- Task requirements
Print the entries exactly; no image belongs in the copy.

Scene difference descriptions
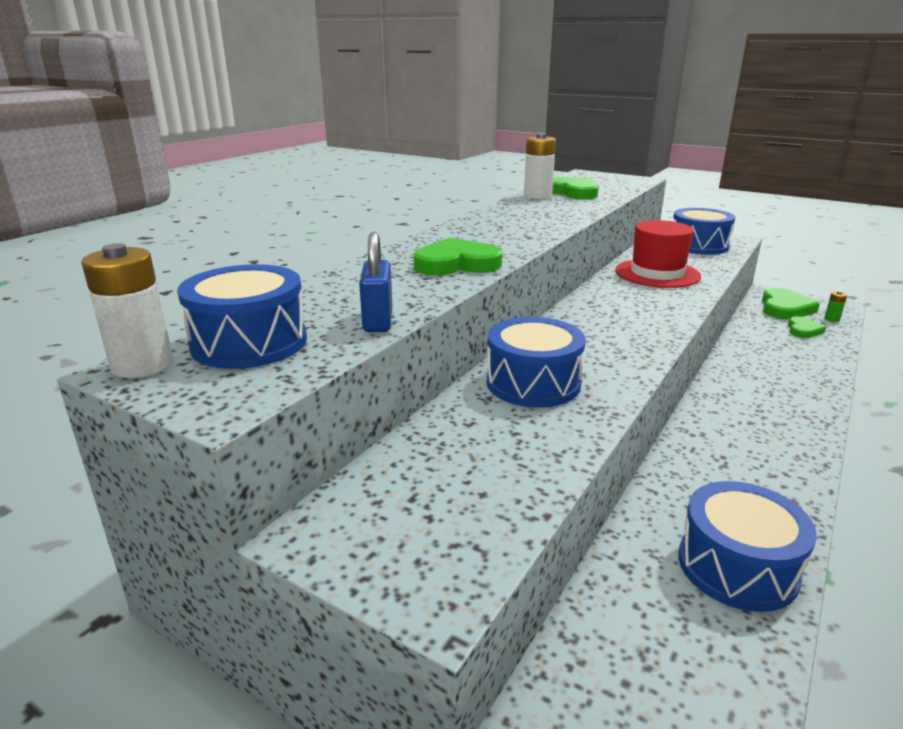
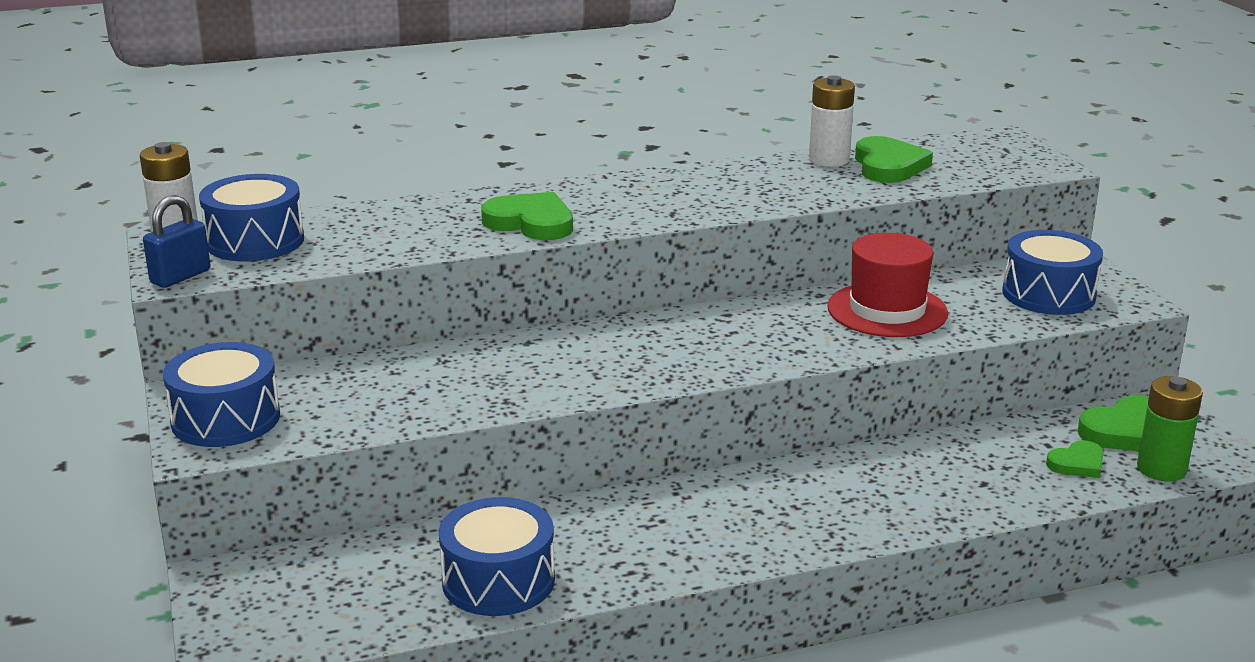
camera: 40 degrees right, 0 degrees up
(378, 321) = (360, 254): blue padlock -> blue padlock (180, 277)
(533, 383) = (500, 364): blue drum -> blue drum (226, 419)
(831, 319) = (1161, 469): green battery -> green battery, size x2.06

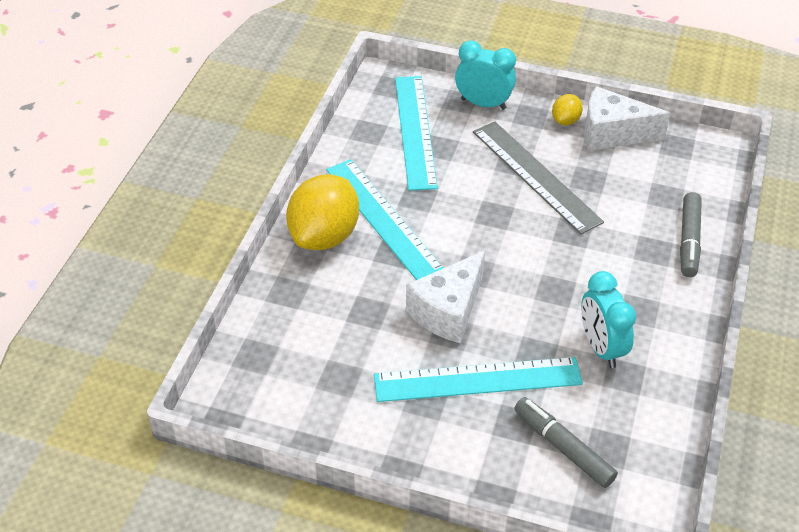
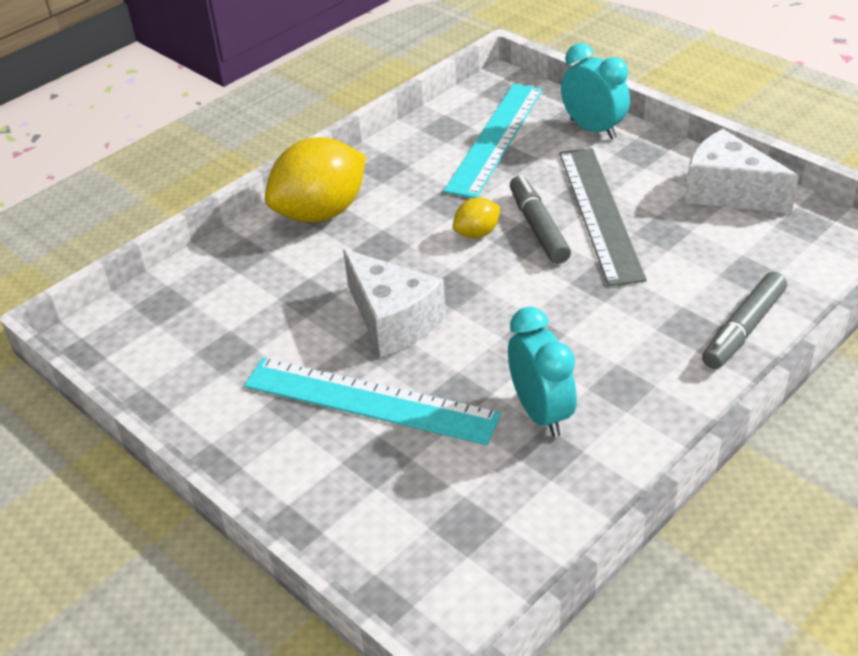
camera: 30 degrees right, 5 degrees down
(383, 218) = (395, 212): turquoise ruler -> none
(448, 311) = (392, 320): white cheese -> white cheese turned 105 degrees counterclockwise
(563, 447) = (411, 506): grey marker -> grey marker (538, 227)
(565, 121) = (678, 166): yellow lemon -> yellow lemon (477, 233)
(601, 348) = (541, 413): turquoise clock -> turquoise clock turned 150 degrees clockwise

- Response to the exercise
camera: 40 degrees right, 0 degrees up
(378, 321) = (360, 254): blue padlock -> blue padlock (180, 277)
(533, 383) = (500, 364): blue drum -> blue drum (226, 419)
(831, 319) = (1161, 469): green battery -> green battery, size x2.06

camera: 30 degrees right, 5 degrees down
(383, 218) = (395, 212): turquoise ruler -> none
(448, 311) = (392, 320): white cheese -> white cheese turned 105 degrees counterclockwise
(563, 447) = (411, 506): grey marker -> grey marker (538, 227)
(565, 121) = (678, 166): yellow lemon -> yellow lemon (477, 233)
(601, 348) = (541, 413): turquoise clock -> turquoise clock turned 150 degrees clockwise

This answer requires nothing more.